## Exercise prompt
Rewrite the entries below as a numbered list, starting with the first line and going on through the line with "cut [722, 377]". Omit blank lines and leave the pictures out of your answer.

## Word and element location entries
------------------------------------------------

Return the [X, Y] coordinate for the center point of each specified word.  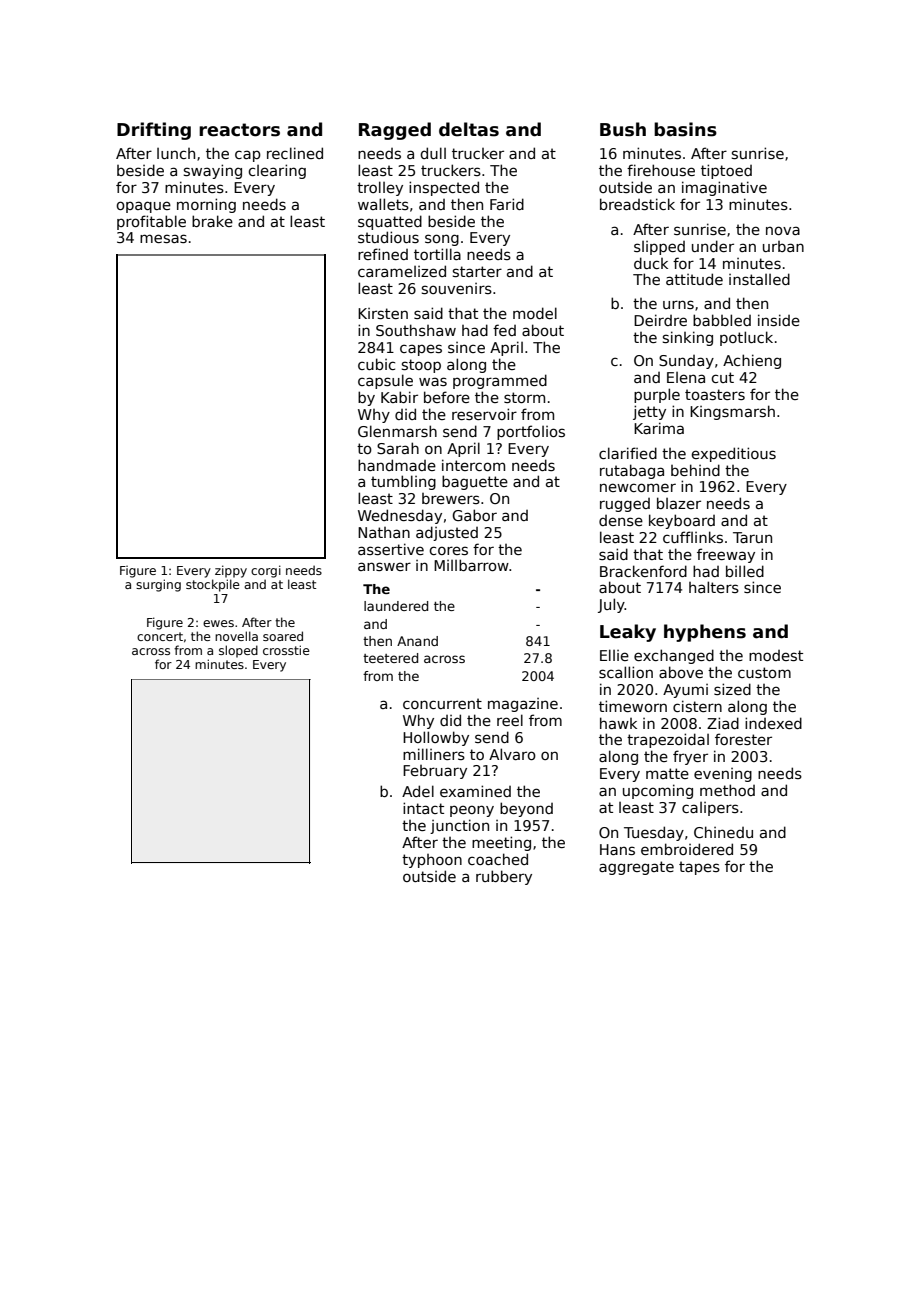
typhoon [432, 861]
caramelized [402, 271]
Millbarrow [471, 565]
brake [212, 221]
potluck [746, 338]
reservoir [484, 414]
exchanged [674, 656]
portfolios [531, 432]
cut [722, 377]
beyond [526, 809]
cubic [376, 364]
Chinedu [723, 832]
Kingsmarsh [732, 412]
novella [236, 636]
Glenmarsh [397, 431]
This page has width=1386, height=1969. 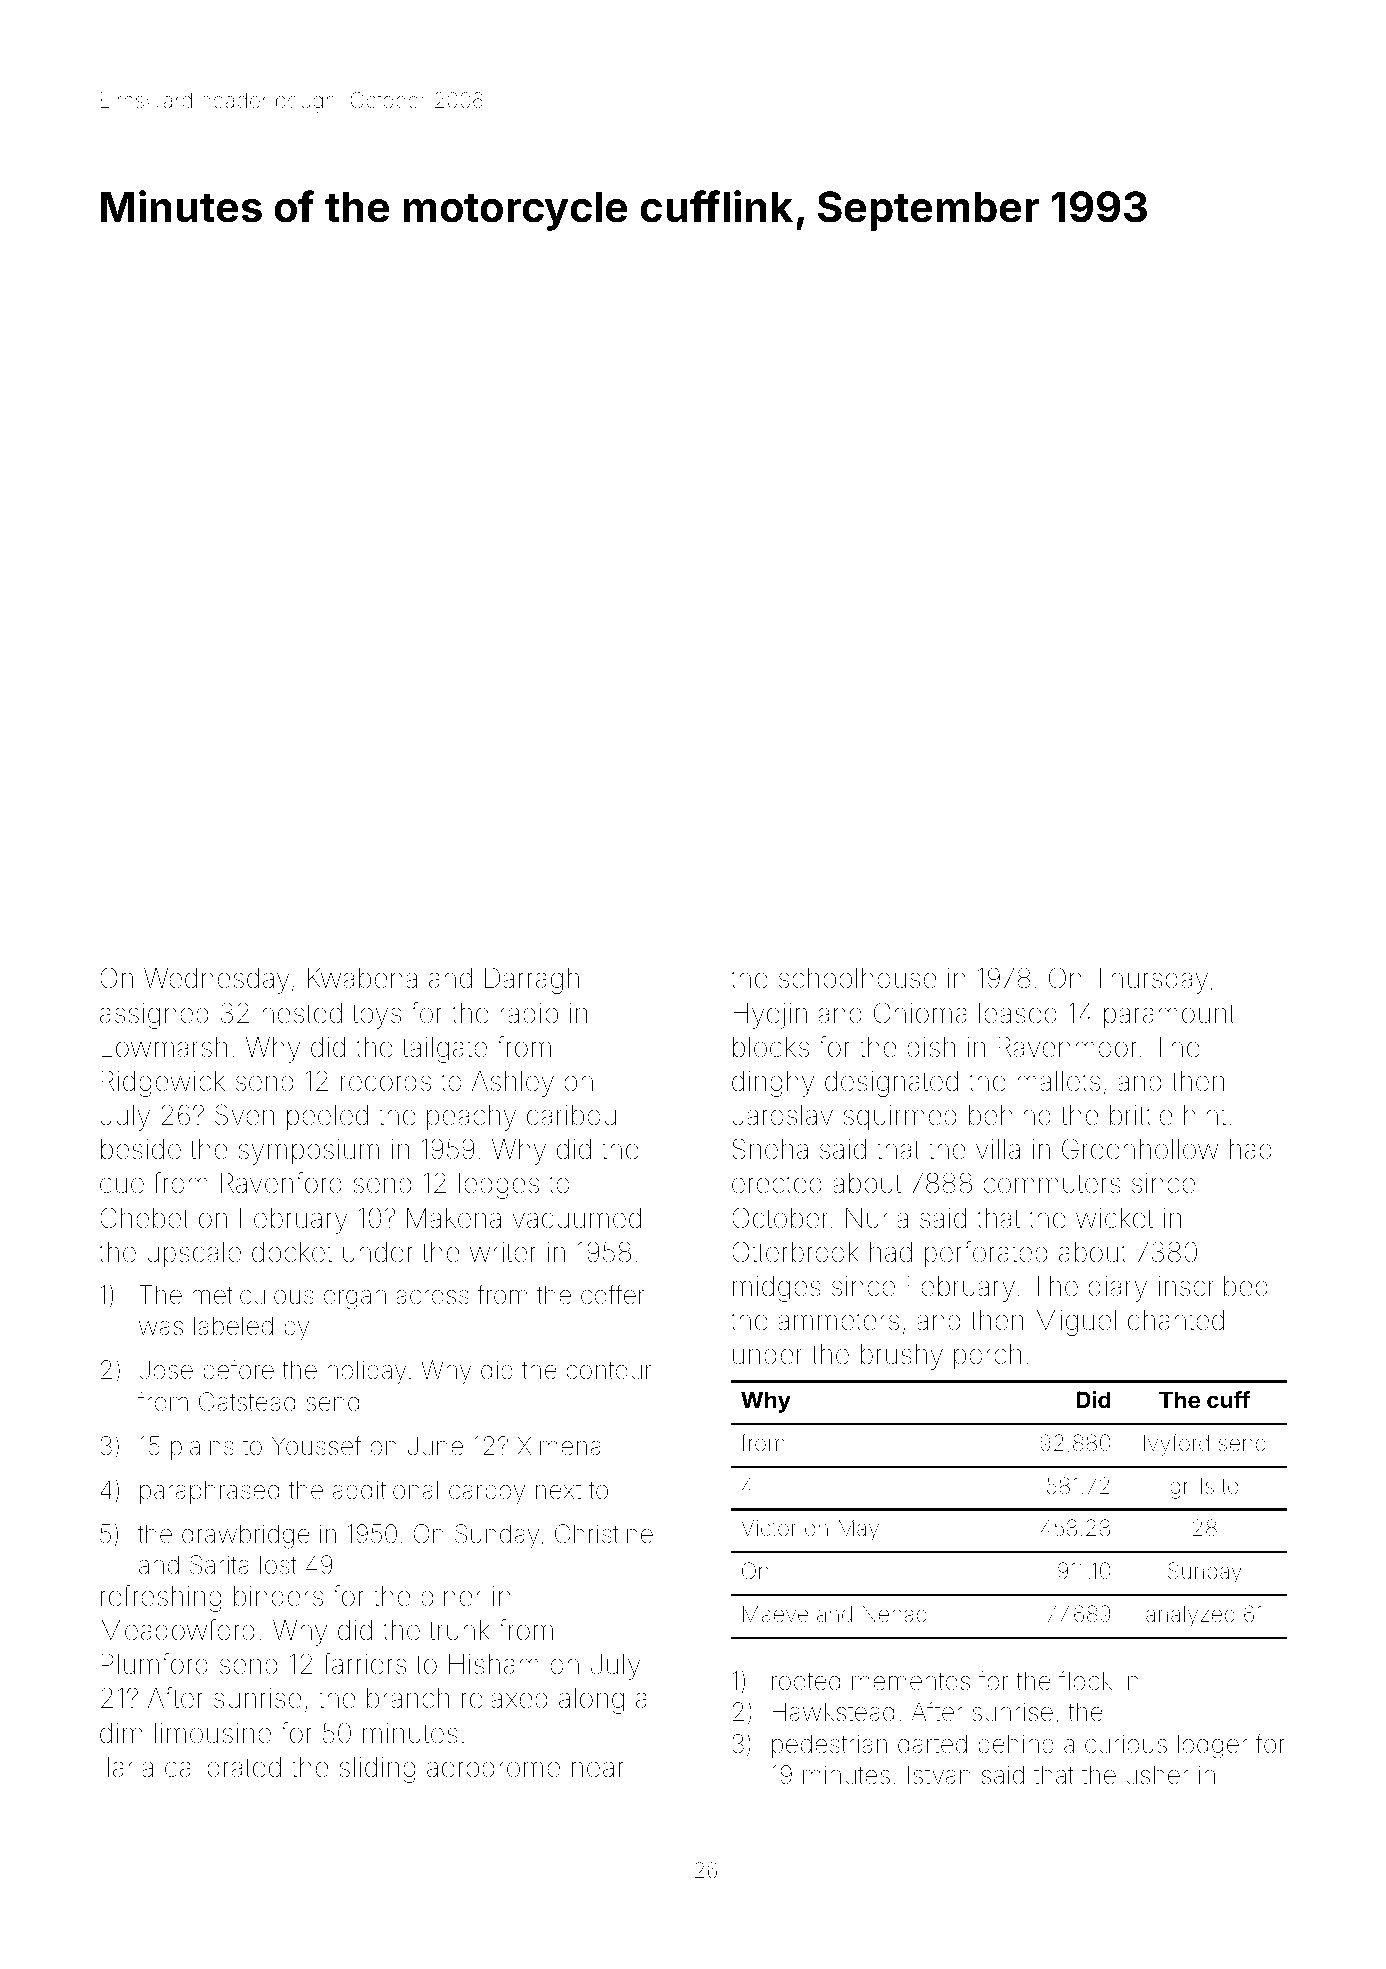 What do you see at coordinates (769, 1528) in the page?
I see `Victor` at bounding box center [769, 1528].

------------------------------------------------

## The result
1. Return the [X, Y] coordinate for the center point of each specified word.  
2. typhoon [432, 861]
3. caramelized [402, 271]
4. Millbarrow [471, 565]
5. brake [212, 221]
6. potluck [746, 338]
7. reservoir [484, 414]
8. exchanged [674, 656]
9. portfolios [531, 432]
10. cut [722, 377]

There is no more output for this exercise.